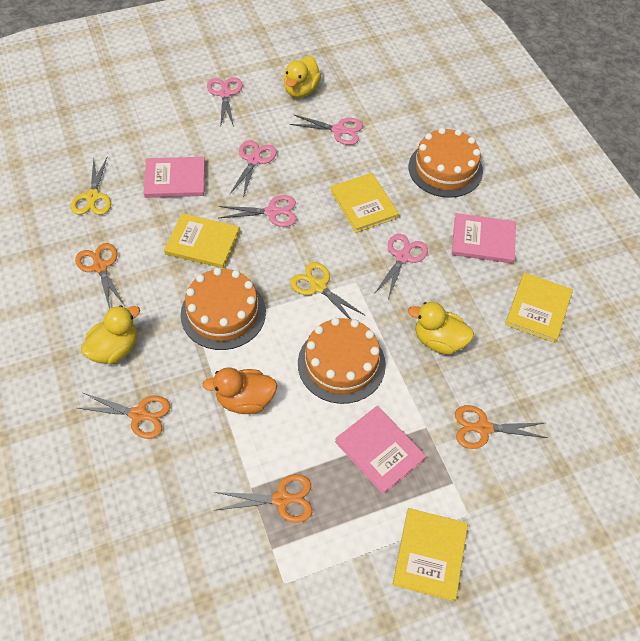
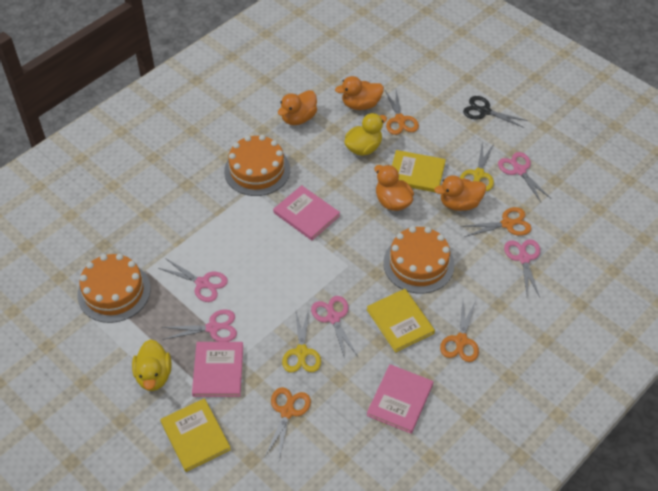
black scissors: 0 -> 1
orange duck: 1 -> 4
yellow book: 4 -> 3
yellow duck: 3 -> 2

> **WHAT IS BEING ASKED**: When you transcribe the lines above, keep every word exact but leave the pictures behind.

> **EXPECTED ANSWER**:
black scissors: 0 -> 1
orange duck: 1 -> 4
yellow book: 4 -> 3
yellow duck: 3 -> 2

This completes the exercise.